◆ **What is needed**: Within the entries below, find the portion that opens with the line containing "white bottle: 2 -> 3" and closes with the line containing "yellow pan: 0 -> 3". Retype that portion exactly and only.

◆ **Data shown**:

⟨

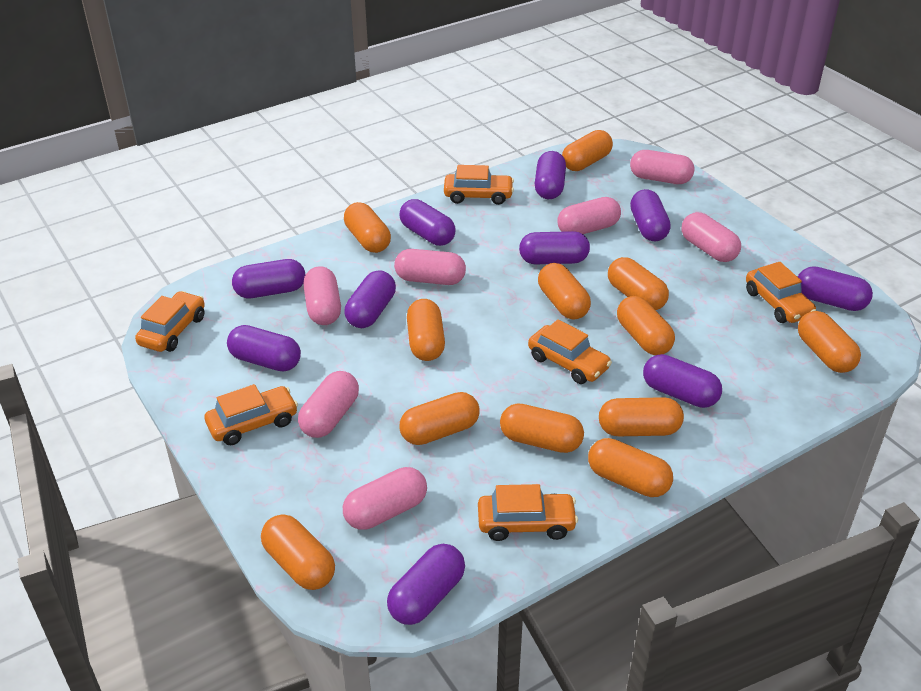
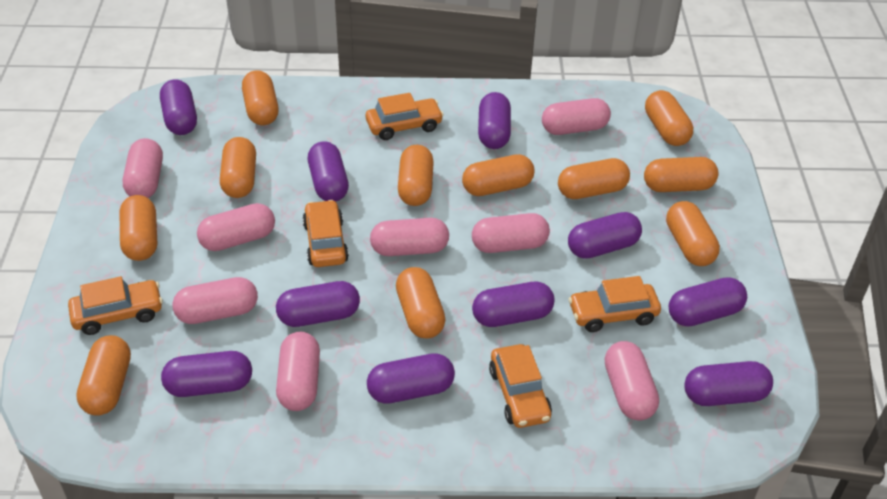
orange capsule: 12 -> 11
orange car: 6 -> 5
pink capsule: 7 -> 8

⟩
⟨

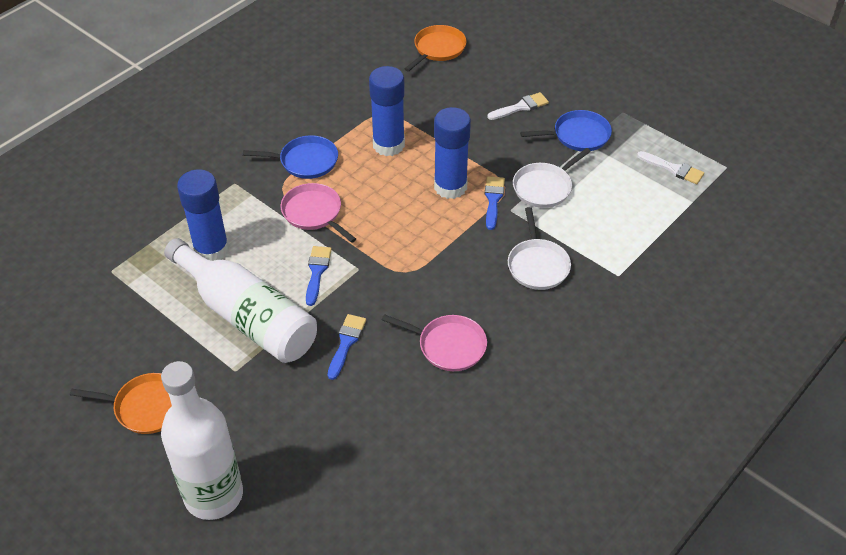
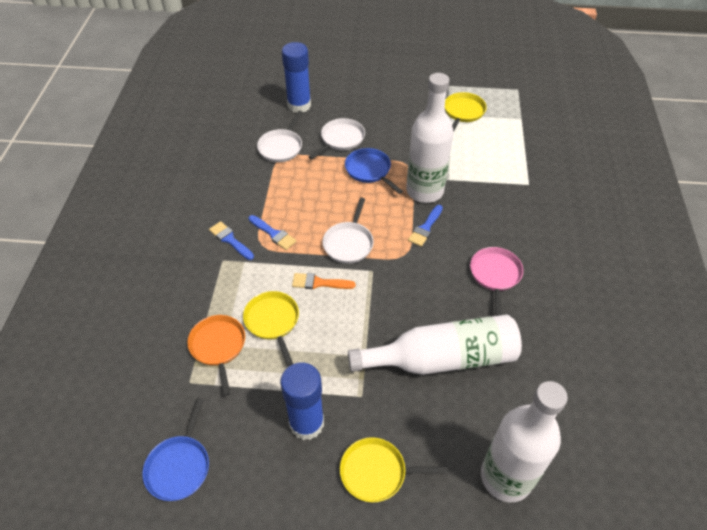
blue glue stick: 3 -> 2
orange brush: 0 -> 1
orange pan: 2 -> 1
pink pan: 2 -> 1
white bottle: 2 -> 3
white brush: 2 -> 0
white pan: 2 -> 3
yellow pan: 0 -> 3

⟩
⟨

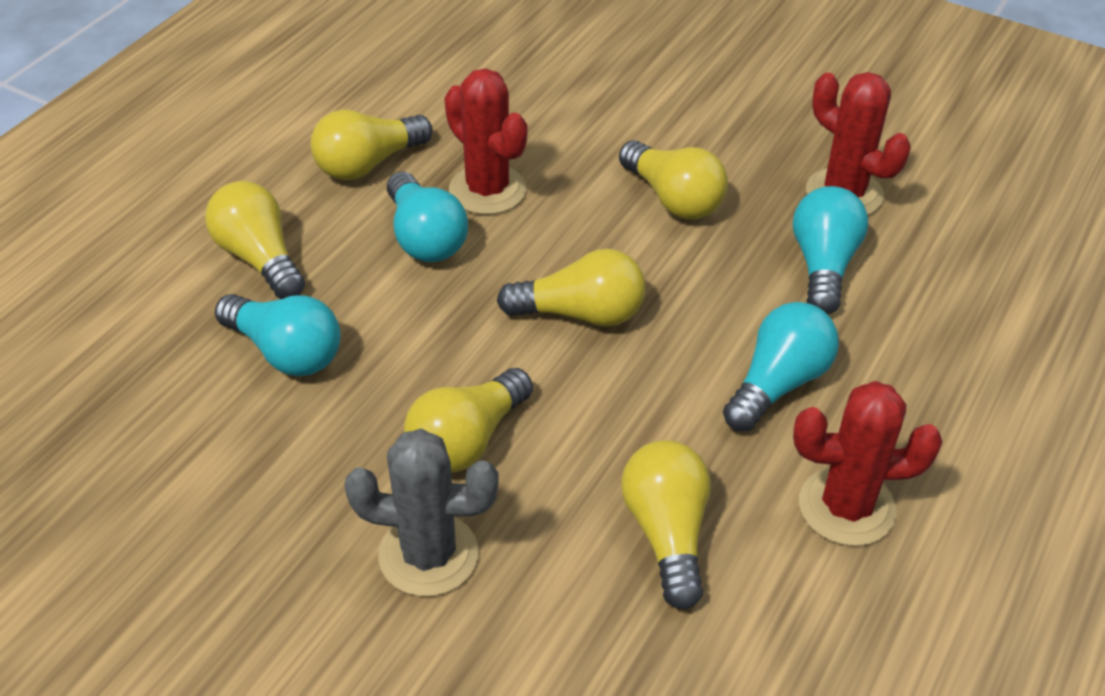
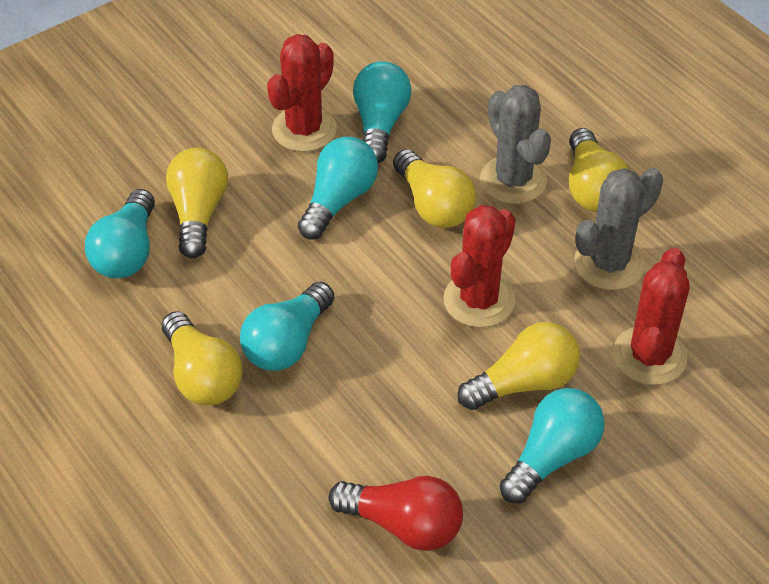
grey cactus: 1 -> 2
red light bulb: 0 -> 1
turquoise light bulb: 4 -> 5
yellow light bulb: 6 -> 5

⟩

◆ **Answer to this problem**:
white bottle: 2 -> 3
white brush: 2 -> 0
white pan: 2 -> 3
yellow pan: 0 -> 3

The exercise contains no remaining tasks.